### Exercise requirements
Word for word, transcribe the lines below and drop the pictures.
--- Given records Enclosed Below ---
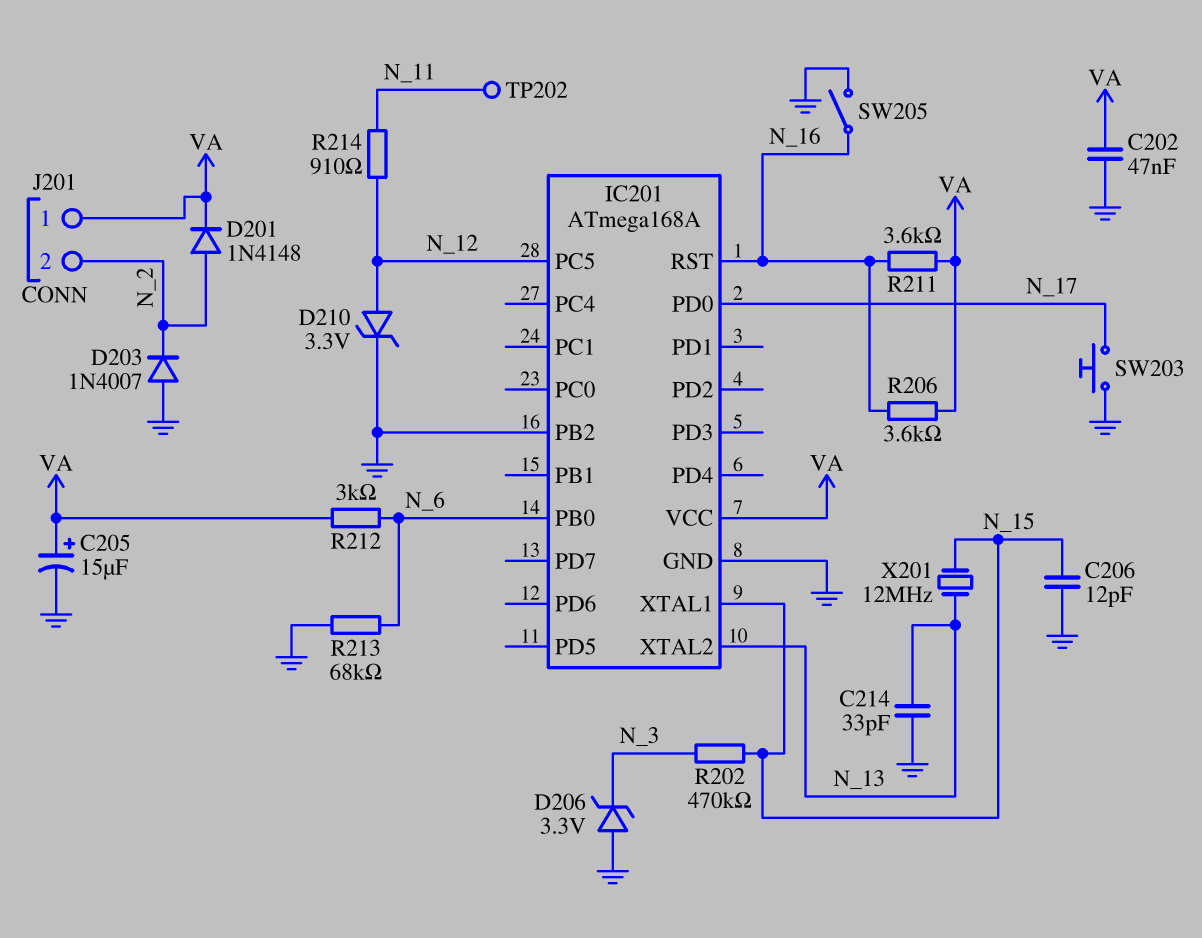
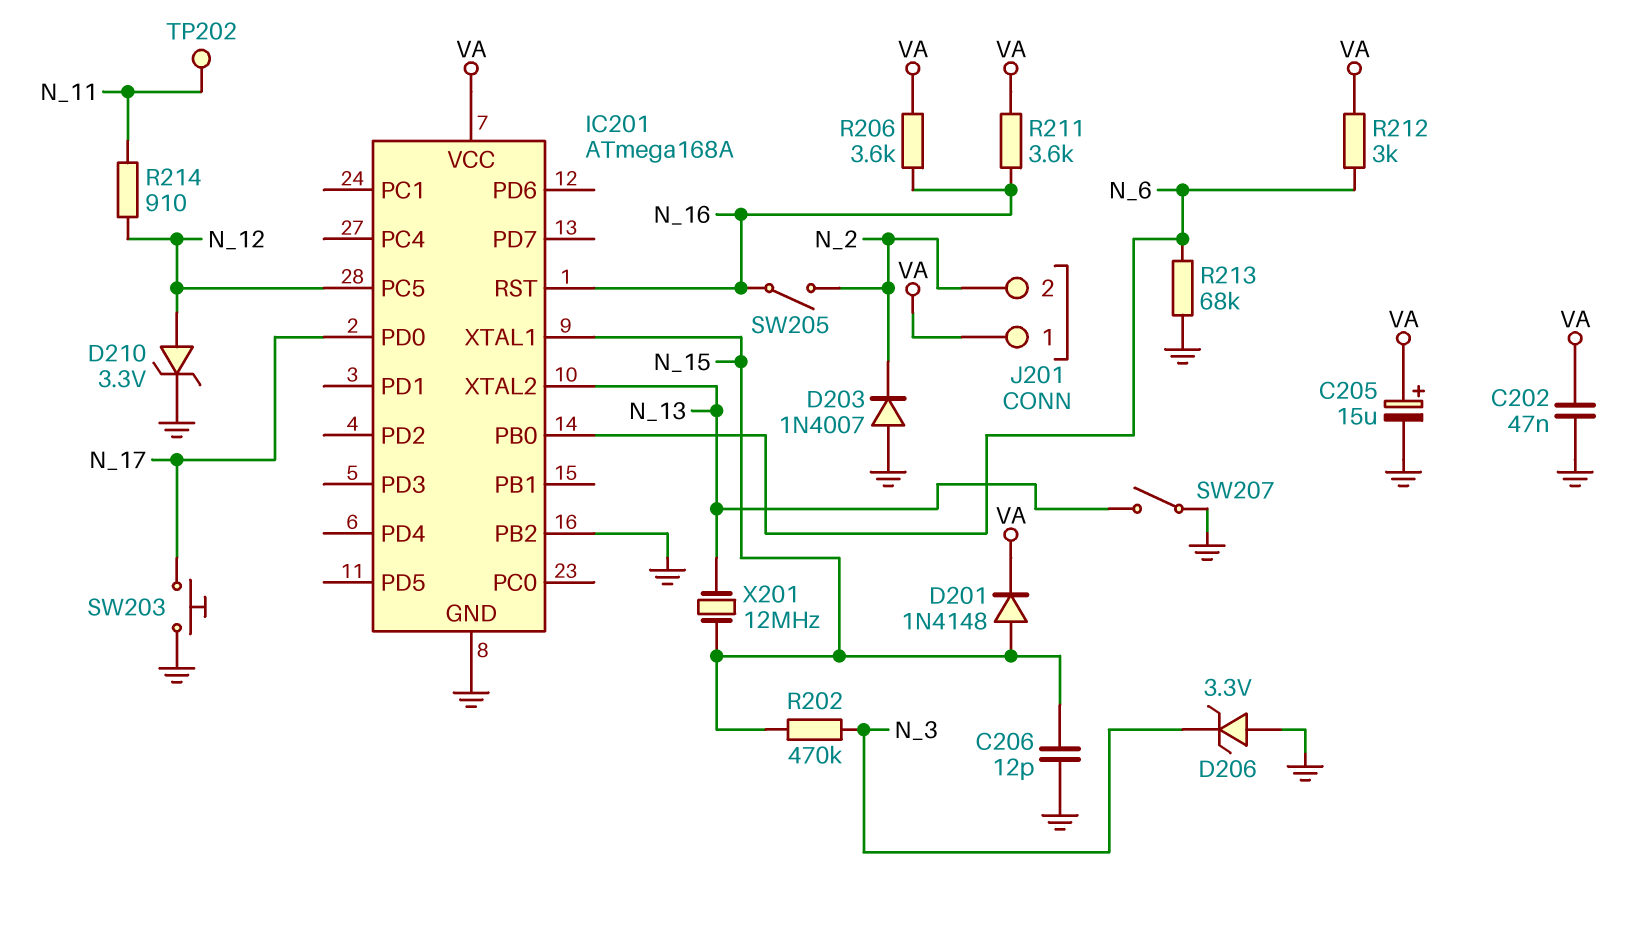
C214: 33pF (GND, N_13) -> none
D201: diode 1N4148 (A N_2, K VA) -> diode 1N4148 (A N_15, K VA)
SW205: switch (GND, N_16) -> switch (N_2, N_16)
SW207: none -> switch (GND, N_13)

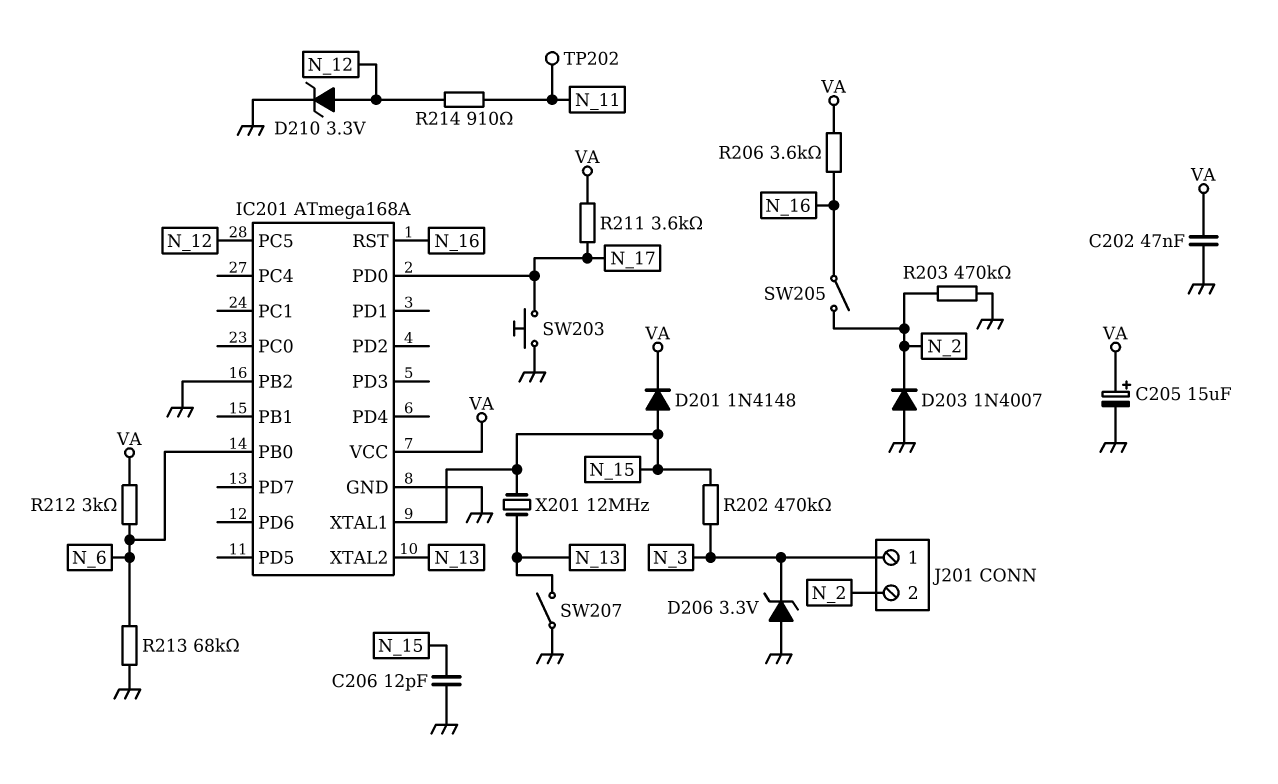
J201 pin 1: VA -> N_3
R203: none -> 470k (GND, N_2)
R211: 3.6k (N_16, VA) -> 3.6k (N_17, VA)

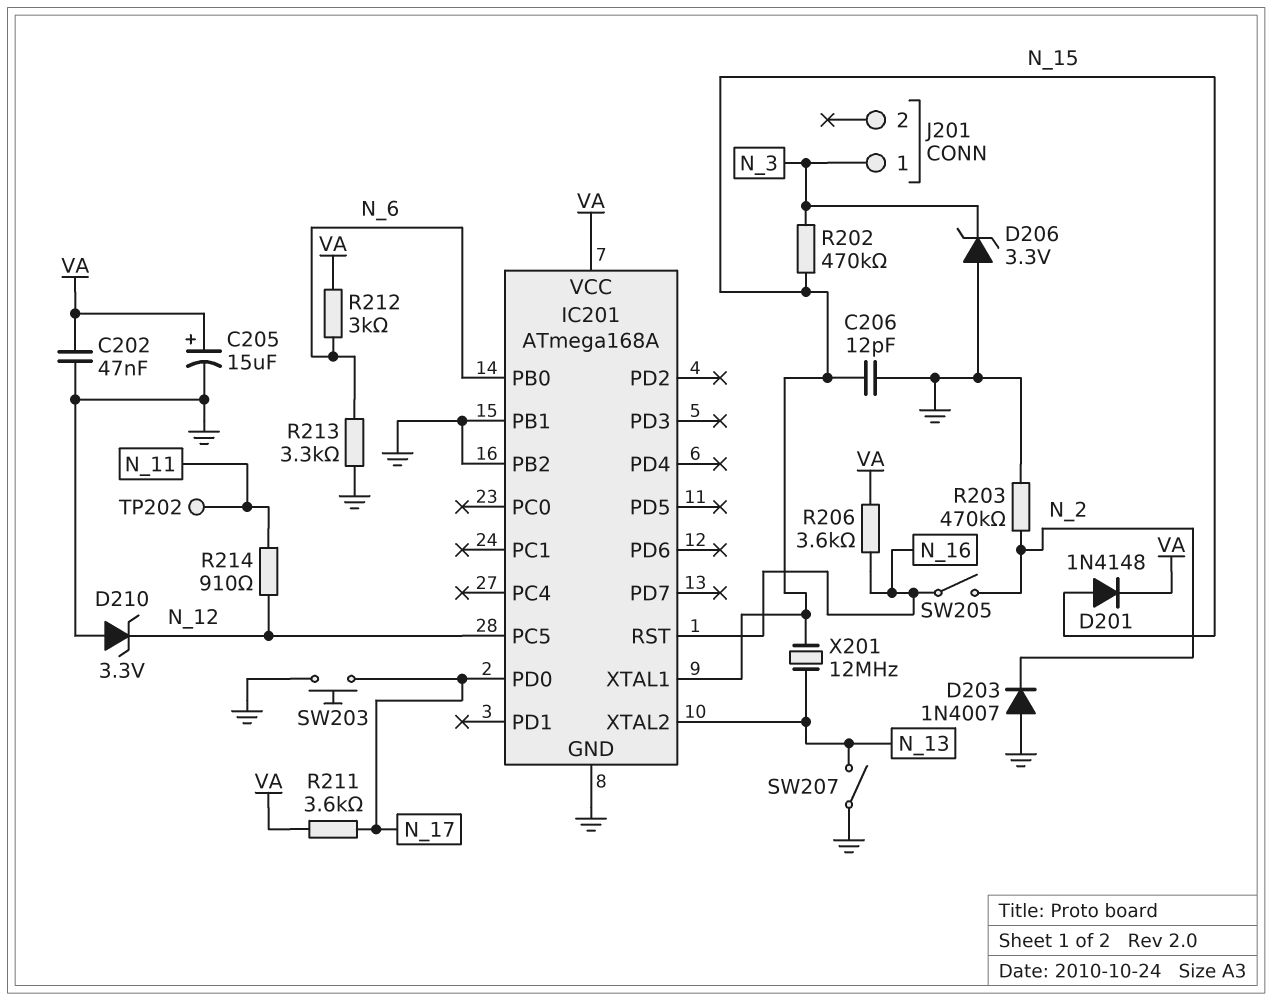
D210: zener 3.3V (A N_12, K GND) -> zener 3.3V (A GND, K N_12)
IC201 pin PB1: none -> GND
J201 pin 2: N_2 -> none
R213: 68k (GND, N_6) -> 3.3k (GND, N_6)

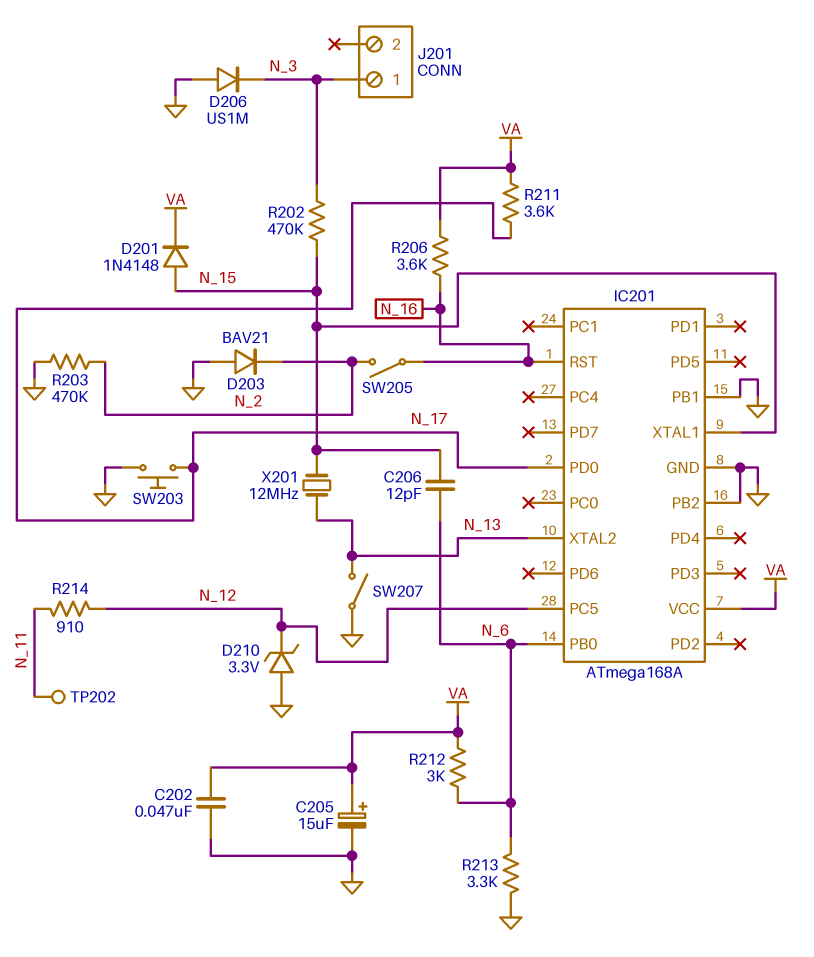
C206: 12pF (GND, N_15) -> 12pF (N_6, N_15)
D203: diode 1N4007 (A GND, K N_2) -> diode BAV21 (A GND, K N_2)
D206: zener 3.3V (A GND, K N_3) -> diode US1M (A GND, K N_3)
--- End of Enclosed Given records ---
### Result for this task
C214: 33pF (GND, N_13) -> none
D201: diode 1N4148 (A N_2, K VA) -> diode 1N4148 (A N_15, K VA)
SW205: switch (GND, N_16) -> switch (N_2, N_16)
SW207: none -> switch (GND, N_13)

J201 pin 1: VA -> N_3
R203: none -> 470k (GND, N_2)
R211: 3.6k (N_16, VA) -> 3.6k (N_17, VA)

D210: zener 3.3V (A N_12, K GND) -> zener 3.3V (A GND, K N_12)
IC201 pin PB1: none -> GND
J201 pin 2: N_2 -> none
R213: 68k (GND, N_6) -> 3.3k (GND, N_6)

C206: 12pF (GND, N_15) -> 12pF (N_6, N_15)
D203: diode 1N4007 (A GND, K N_2) -> diode BAV21 (A GND, K N_2)
D206: zener 3.3V (A GND, K N_3) -> diode US1M (A GND, K N_3)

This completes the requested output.